(INFORMATION begins)

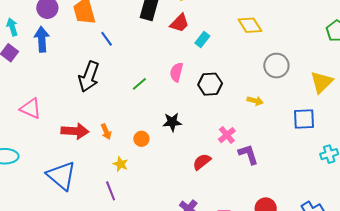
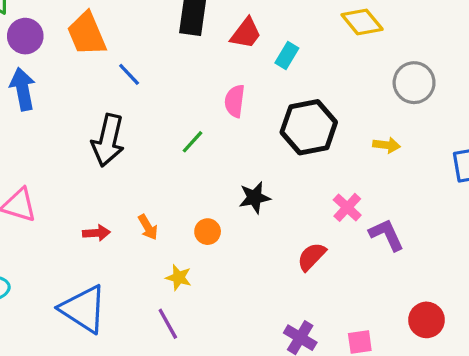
pink semicircle: (176, 72) -> (235, 101), moved
black hexagon: (210, 84) -> (309, 127), size x1.4
red arrow: (75, 131) -> (96, 233), size x0.6

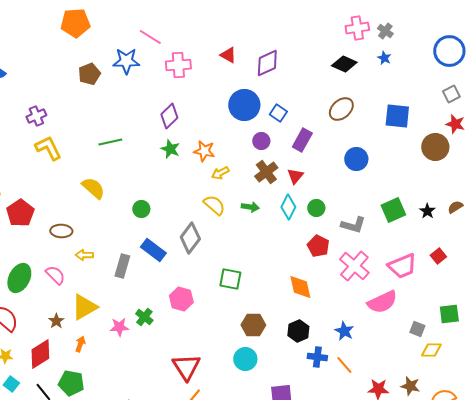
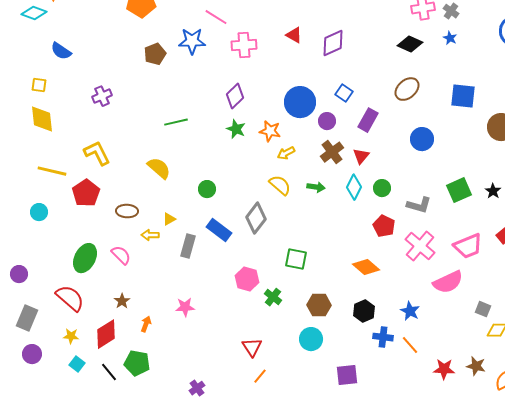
blue circle: (244, 105) -> (300, 102), moved
yellow L-shape: (48, 148) -> (97, 153), moved
orange diamond: (300, 287) -> (366, 267), turned -36
yellow triangle: (84, 307) -> (169, 219), moved, size x0.5
green cross: (144, 317) -> (273, 297), moved
red triangle: (186, 367) -> (252, 347), size x0.7

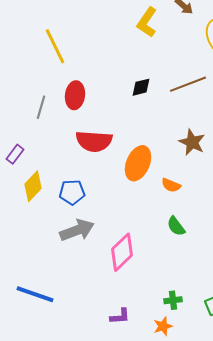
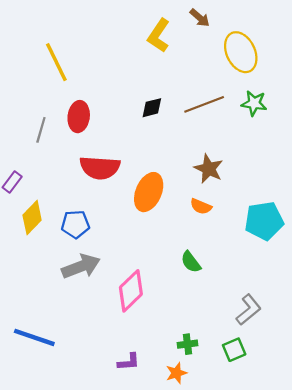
orange semicircle: (171, 185) -> (201, 206), moved

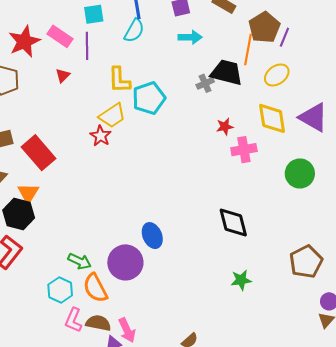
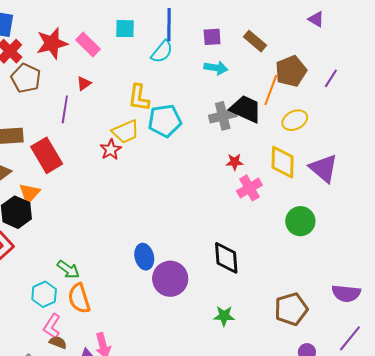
purple line: (284, 37) -> (331, 78), moved
purple line: (87, 46) -> (65, 109), moved
gray cross: (205, 83) -> (223, 116), size x1.5
pink cross: (244, 150) -> (249, 188), turned -30
purple circle: (125, 262) -> (170, 279), moved
brown semicircle: (98, 323) -> (58, 342), moved, size x0.7

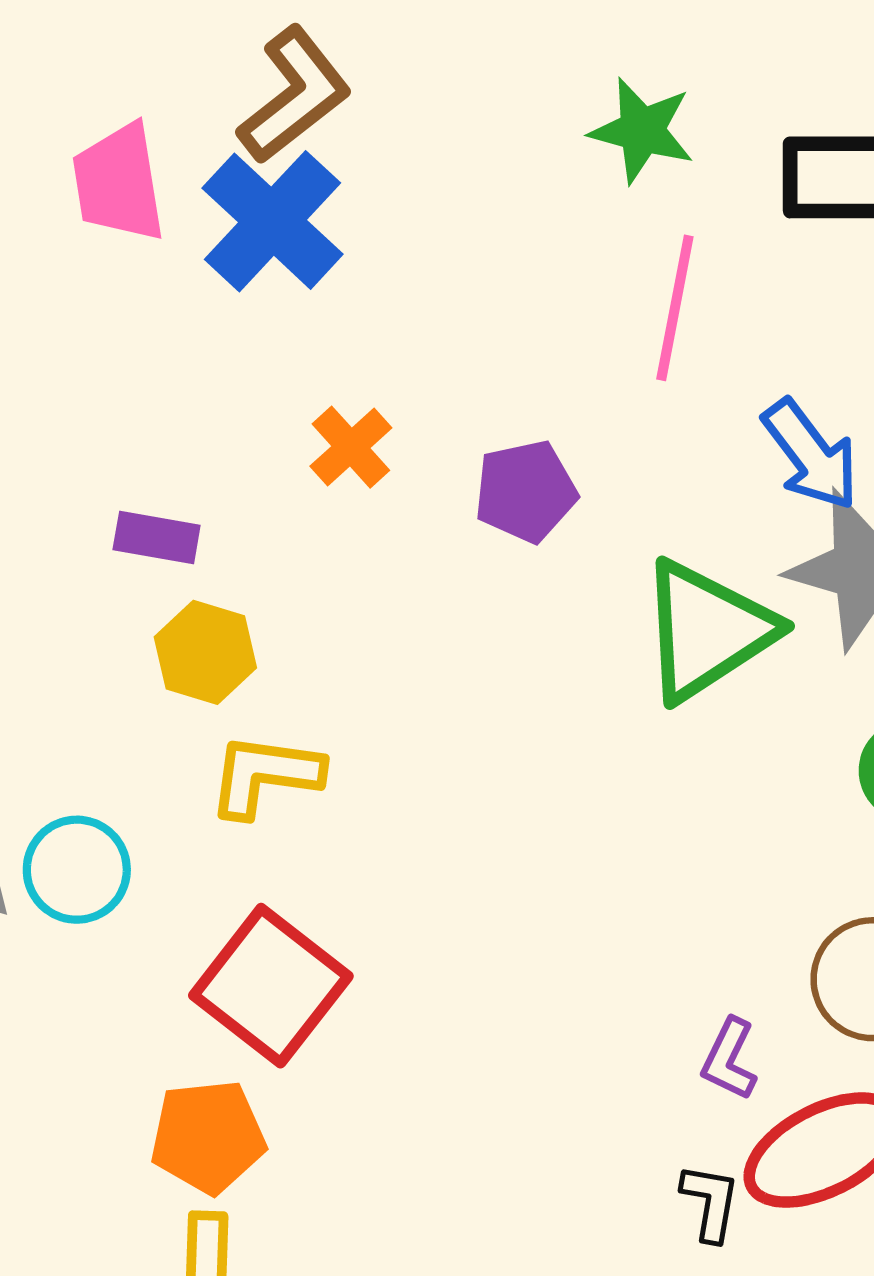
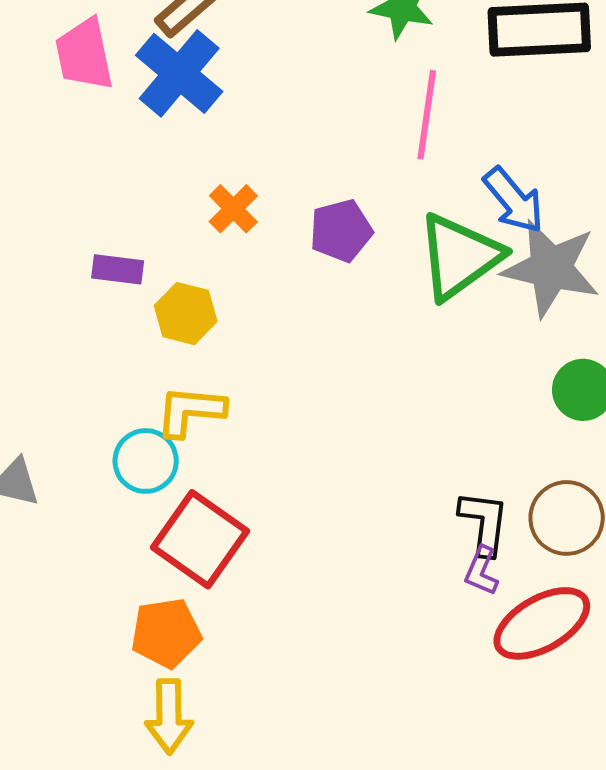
green triangle: (707, 630) -> (459, 256), moved
yellow hexagon: (205, 652) -> (186, 314), moved
cyan circle: (77, 870) -> (146, 461), moved
black L-shape: (710, 1202) -> (484, 523), moved, size x1.4

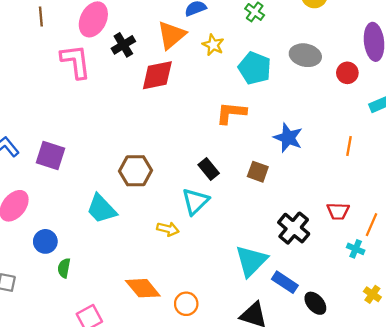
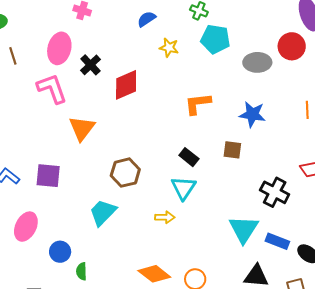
orange triangle: (171, 35) -> (82, 128), moved
gray ellipse: (305, 55) -> (257, 62), moved
cyan pentagon: (255, 68) -> (215, 39), moved
red circle: (347, 73) -> (292, 46), size x1.4
cyan trapezoid: (101, 209) -> (103, 212), turned 100

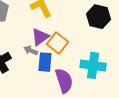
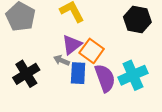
cyan cross: (93, 65) -> (133, 75), turned -30
purple semicircle: (64, 81) -> (105, 78), moved

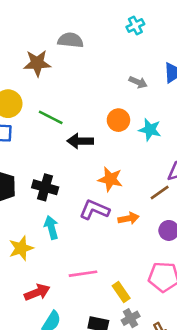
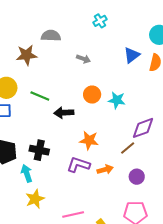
gray arrow: (138, 82) -> (83, 59), moved
cyan arrow: (51, 227) -> (27, 173), moved
yellow star: (21, 248) -> (35, 199), moved

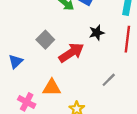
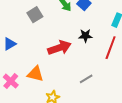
gray square: (45, 40) -> (35, 15), moved

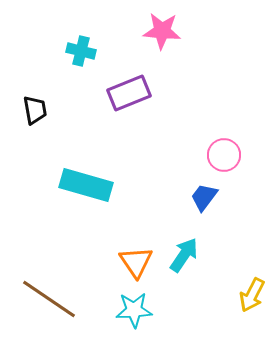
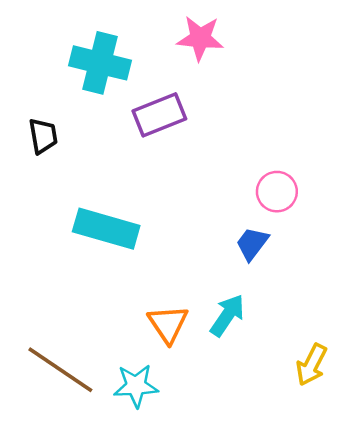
cyan cross: (81, 51) -> (100, 63), size x1.6
cyan star: (134, 310) -> (136, 386), moved

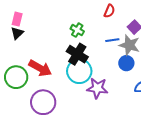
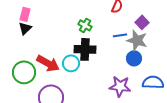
black cross: (77, 54) -> (85, 49), turned -30
cyan circle: (79, 71) -> (71, 63), moved, size x0.7
purple star: (97, 88) -> (120, 86), moved

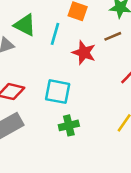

(INFORMATION ends)

Reproduce, without alteration and without pictures, only those lines that lie between the first line of the entries above and the line containing "green cross: (144, 317) -> (273, 297), moved", both of them included.

pink semicircle: (176, 72) -> (235, 101), moved
black hexagon: (210, 84) -> (309, 127), size x1.4
red arrow: (75, 131) -> (96, 233), size x0.6

blue circle: (244, 105) -> (300, 102), moved
yellow L-shape: (48, 148) -> (97, 153), moved
orange diamond: (300, 287) -> (366, 267), turned -36
yellow triangle: (84, 307) -> (169, 219), moved, size x0.5
green cross: (144, 317) -> (273, 297), moved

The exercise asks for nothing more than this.